Brief:
Starting at the line with "- → portefeuille/orange (429,184)", retype each line exactly up to and including the final line of the records below.

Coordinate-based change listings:

# # #

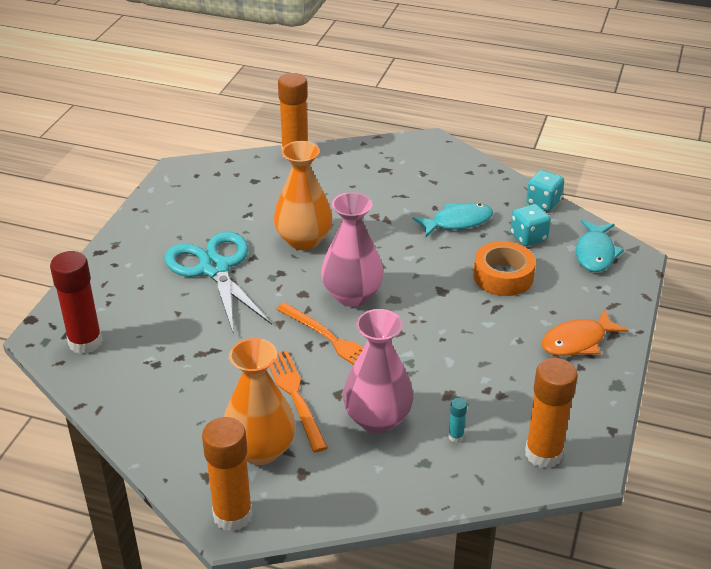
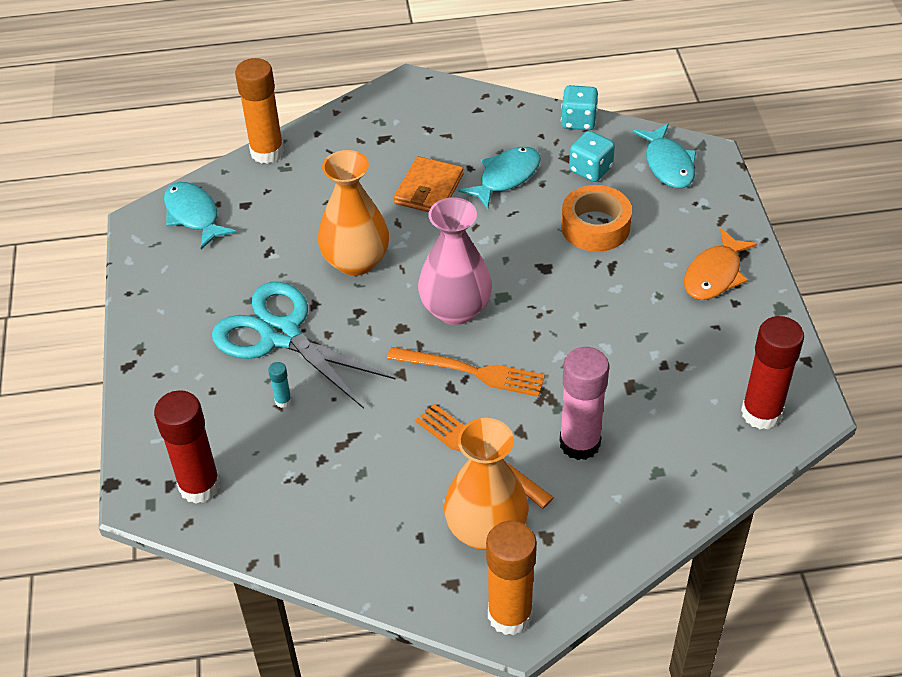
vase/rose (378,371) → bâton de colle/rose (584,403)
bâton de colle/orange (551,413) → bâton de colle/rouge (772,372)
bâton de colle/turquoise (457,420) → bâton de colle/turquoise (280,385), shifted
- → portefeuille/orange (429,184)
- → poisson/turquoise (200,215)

# # #

Exercise result:
- → portefeuille/orange (429,184)
- → poisson/turquoise (200,215)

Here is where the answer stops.